• **Object state change records**

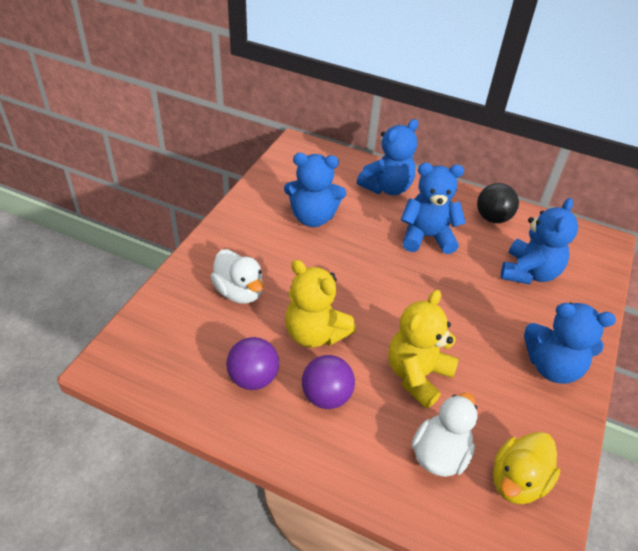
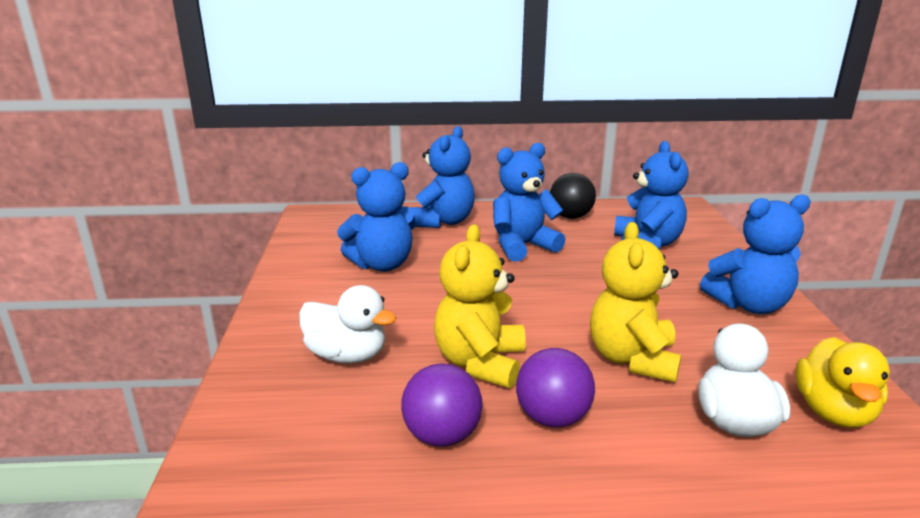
camera: 25 degrees left, 20 degrees down
yellow teddy bear [285,260,356,347] -> yellow teddy bear turned 90 degrees clockwise [434,224,525,388]

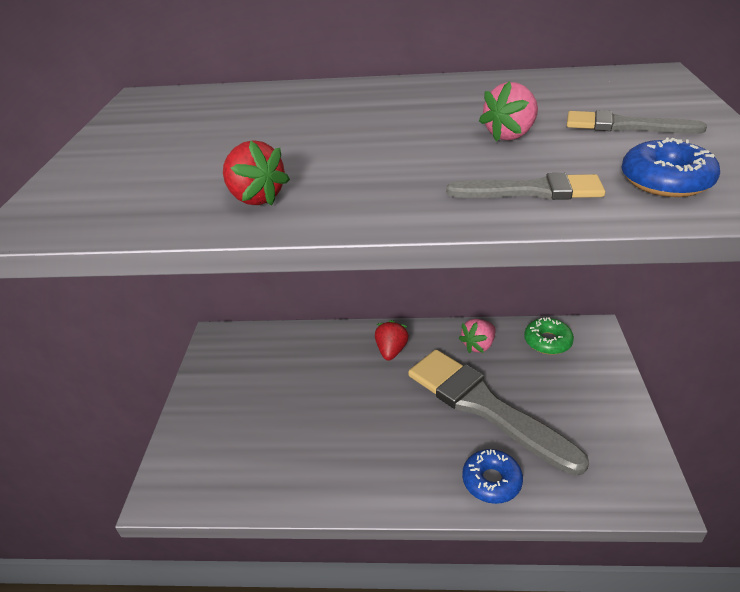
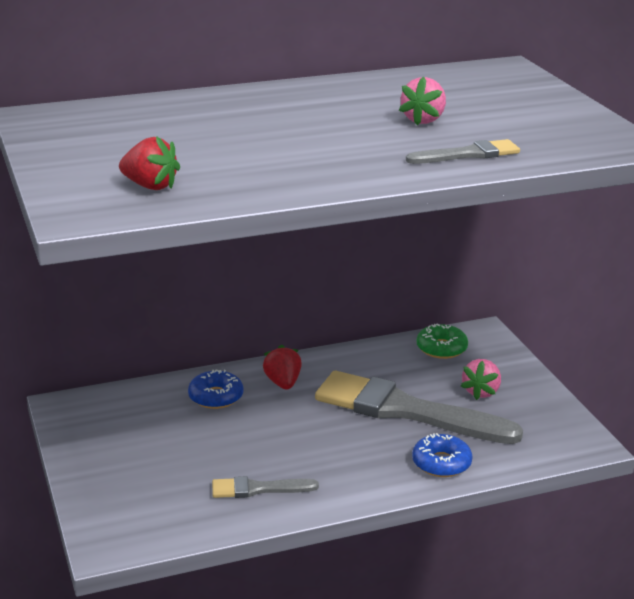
camera: 25 degrees left, 10 degrees down
red strawberry [223,140,290,206] -> red strawberry moved to [119,136,180,190]
pink strawberry [459,319,496,353] -> pink strawberry moved to [461,359,501,400]
grey brush [567,110,707,134] -> grey brush moved to [212,476,319,498]
blue donut [621,137,720,197] -> blue donut moved to [188,369,244,409]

• **Work instructions**
The lines to return run from the one containing "pink strawberry [459,319,496,353]" through the last line of the records above. Give them exactly and include nothing more.

• **Answer space**
pink strawberry [459,319,496,353] -> pink strawberry moved to [461,359,501,400]
grey brush [567,110,707,134] -> grey brush moved to [212,476,319,498]
blue donut [621,137,720,197] -> blue donut moved to [188,369,244,409]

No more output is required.